» **ACTION ITEM**
Using the listing, copy each whole line that features "plate".

[[ THE DATA, beginning ]]

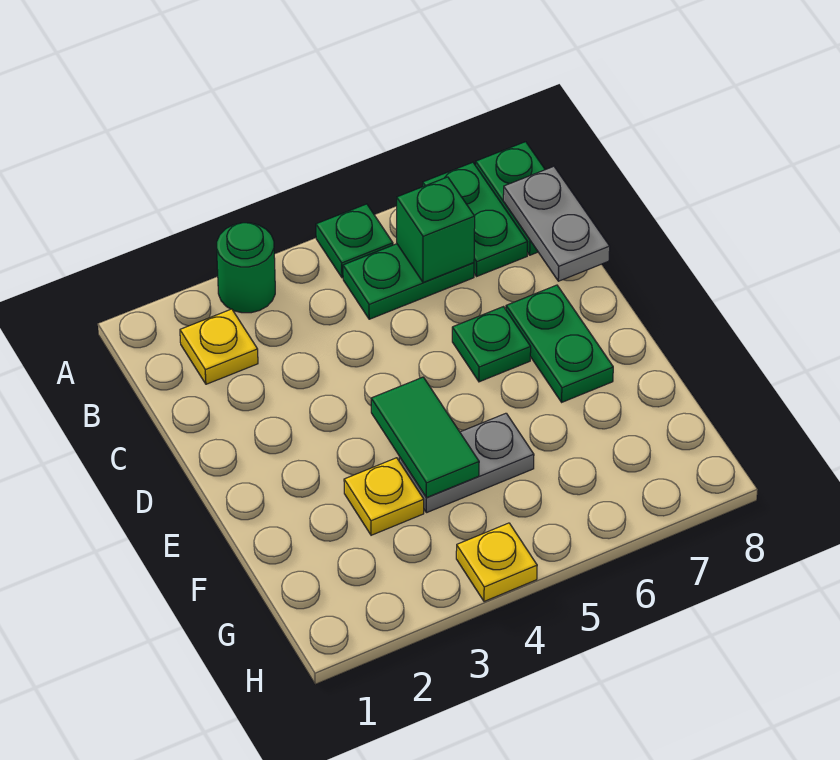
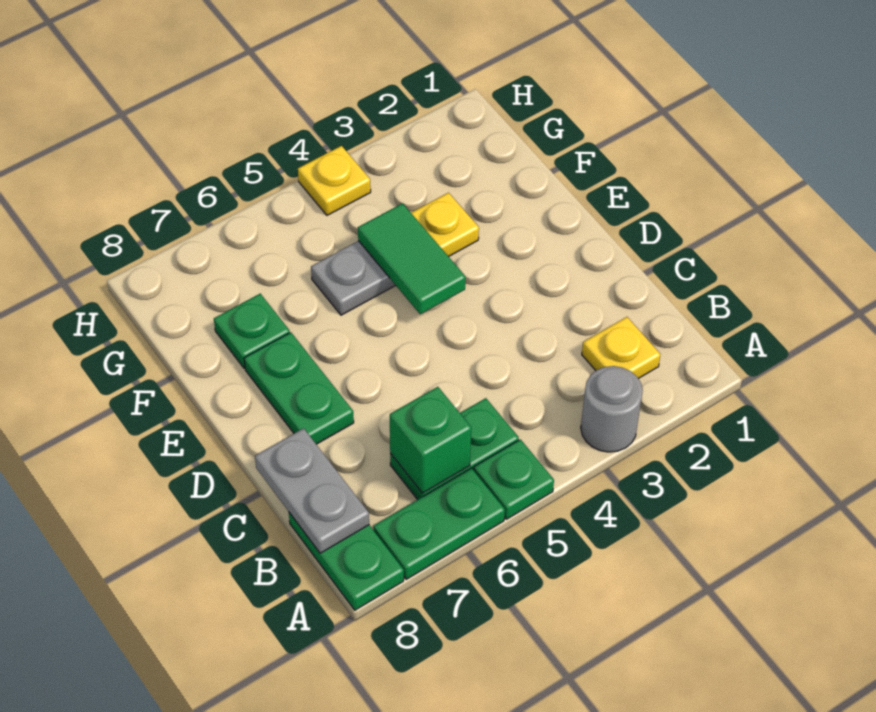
green round brick A3 level 1 -> grey round brick A3 level 1
green plate A7:B7 level 1 -> green plate A6:A7 level 1
green plate D6 level 1 -> green plate F7 level 1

[[ THE DATA, end ]]

» **OUTPUT**
green plate A7:B7 level 1 -> green plate A6:A7 level 1
green plate D6 level 1 -> green plate F7 level 1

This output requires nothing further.